Raw data:
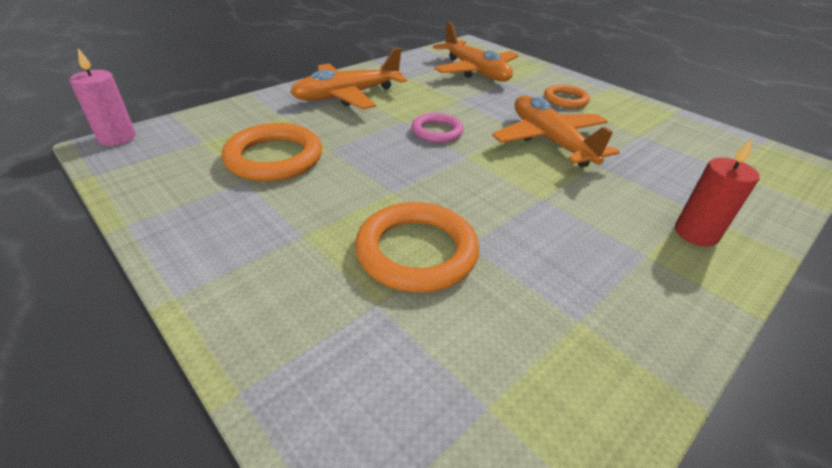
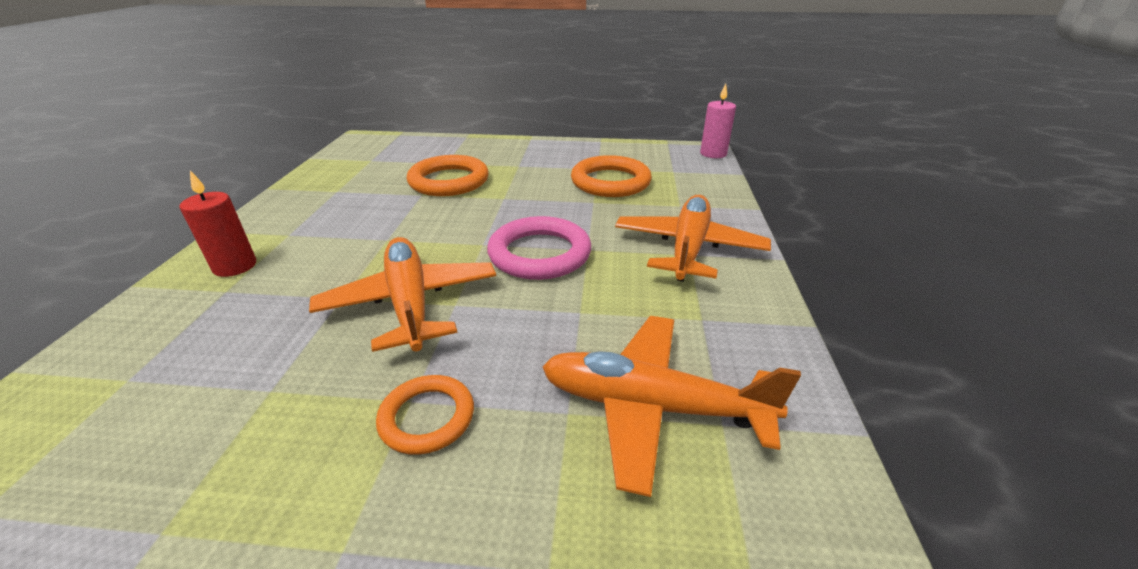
camera: 140 degrees right, 5 degrees down
(437, 131) = (539, 254): pink ring -> pink ring, size x1.64
(549, 141) = (410, 303): orange plane -> orange plane turned 135 degrees counterclockwise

What you need to do: Pictures are to be left out; all other data must be returned exactly.

Response to the exercise:
camera: 140 degrees right, 5 degrees down
(437, 131) = (539, 254): pink ring -> pink ring, size x1.64
(549, 141) = (410, 303): orange plane -> orange plane turned 135 degrees counterclockwise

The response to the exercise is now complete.